Image change detection data
^^^^

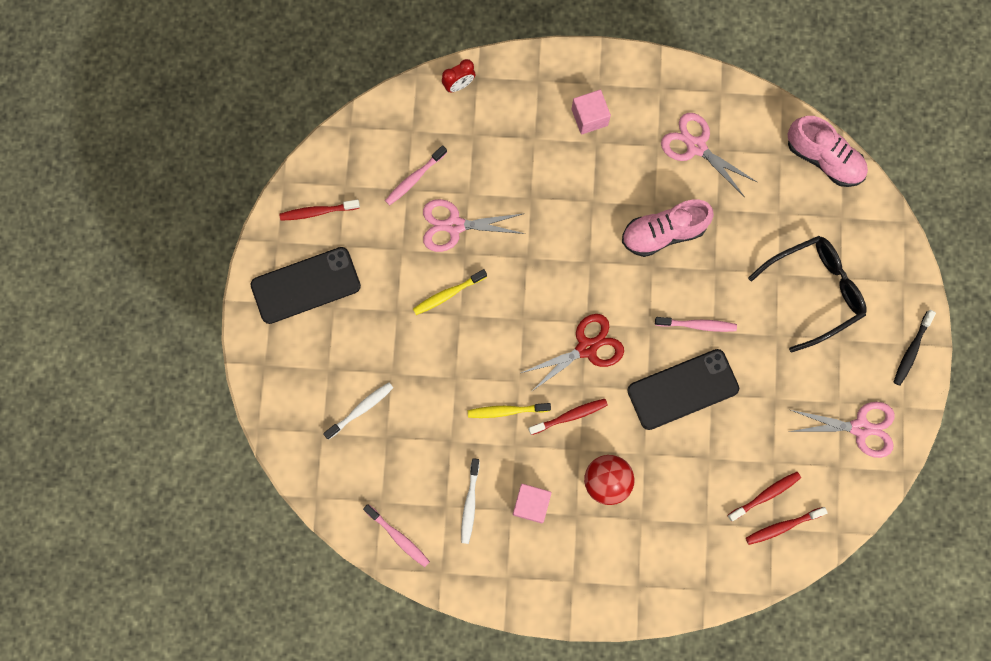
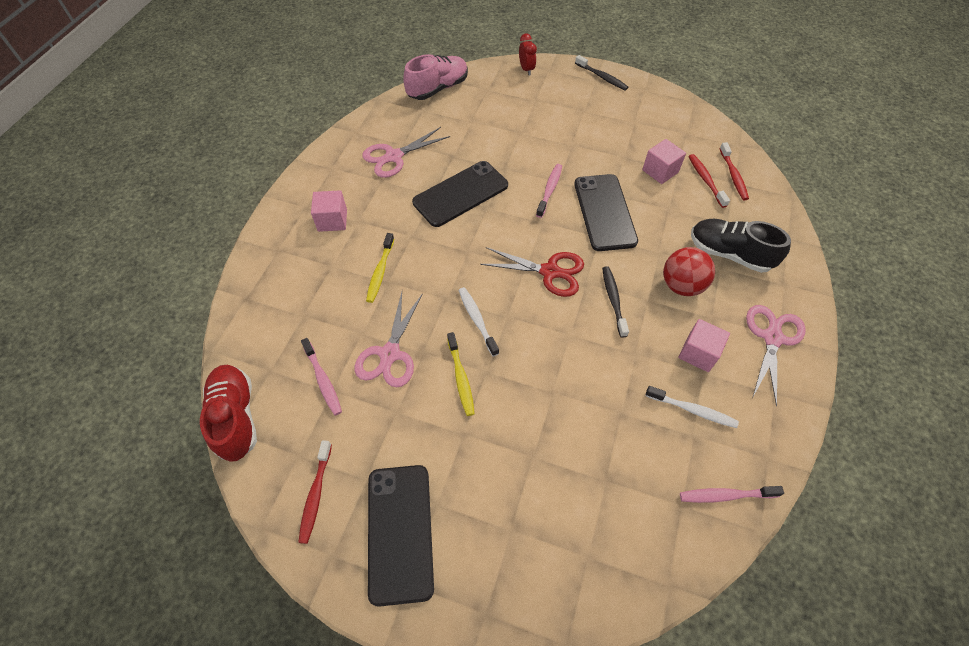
camera: 75 degrees left, 20 degrees down
(361, 409) = (568, 502): white toothbrush -> white toothbrush (477, 320)
(363, 122) = (236, 417): none -> red shoe
(398, 537) = (725, 495): pink toothbrush -> pink toothbrush turned 150 degrees counterclockwise
(459, 85) = (245, 315): red clock -> red clock (526, 69)
(506, 411) = (598, 352): yellow toothbrush -> yellow toothbrush (380, 272)
(570, 416) = (613, 300): red toothbrush -> black toothbrush
(586, 348) = (550, 272): red scissors -> red scissors turned 120 degrees clockwise
(663, 233) = (460, 194): pink shoe -> black phone
(663, 527) = (729, 254): none -> black shoe
(764, 442) = (660, 171): none -> pink cube
(814, 291) = (541, 116): black glasses -> none
(860, 428) = (657, 115): pink scissors -> pink scissors (772, 338)

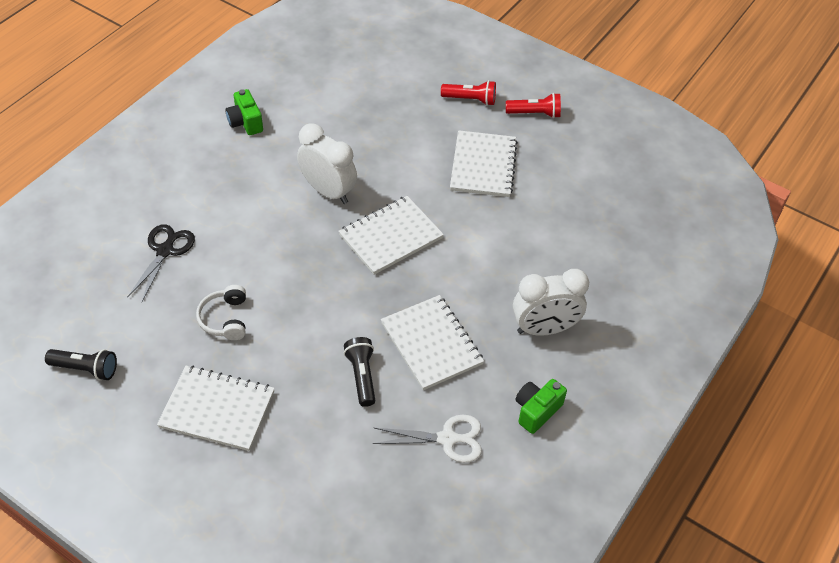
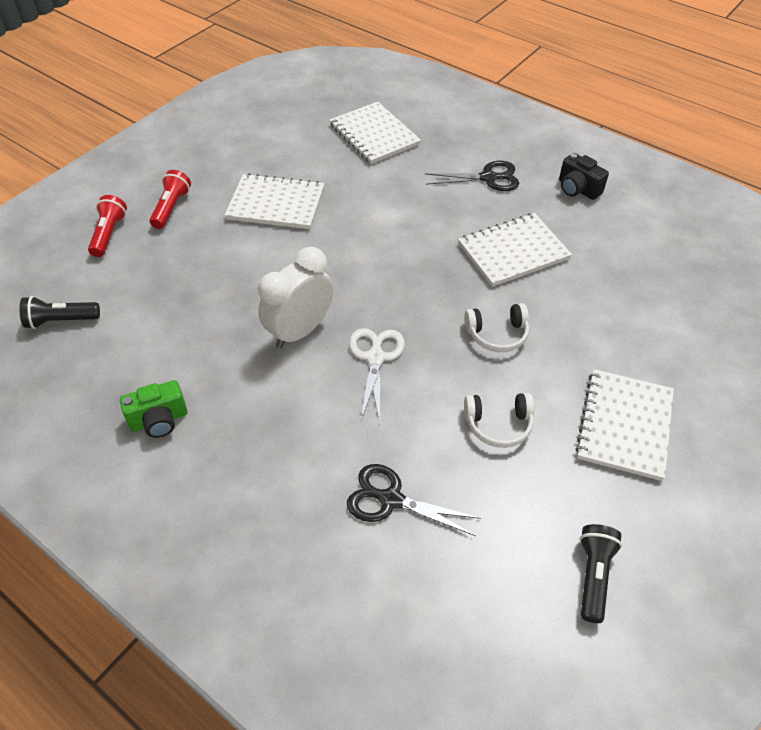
camera: 85 degrees left, 0 degrees up
(323, 324) = (497, 334): none -> white headphones
(362, 376) = (560, 303): black flashlight -> black flashlight (61, 320)
(391, 236) = (373, 278): white notebook -> white notebook (374, 135)
(447, 439) = (619, 245): white scissors -> white scissors (375, 358)
(535, 114) = (206, 163): red flashlight -> red flashlight (109, 234)
(536, 411) = (577, 189): green camera -> black camera
(544, 329) = (488, 178): white clock -> black scissors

^^^^

→ **What needs to be done**
Which lines above carry the string "toothbrush"? Copy those lines.

→ **Output**
(361, 409) = (568, 502): white toothbrush -> white toothbrush (477, 320)
(398, 537) = (725, 495): pink toothbrush -> pink toothbrush turned 150 degrees counterclockwise
(506, 411) = (598, 352): yellow toothbrush -> yellow toothbrush (380, 272)
(570, 416) = (613, 300): red toothbrush -> black toothbrush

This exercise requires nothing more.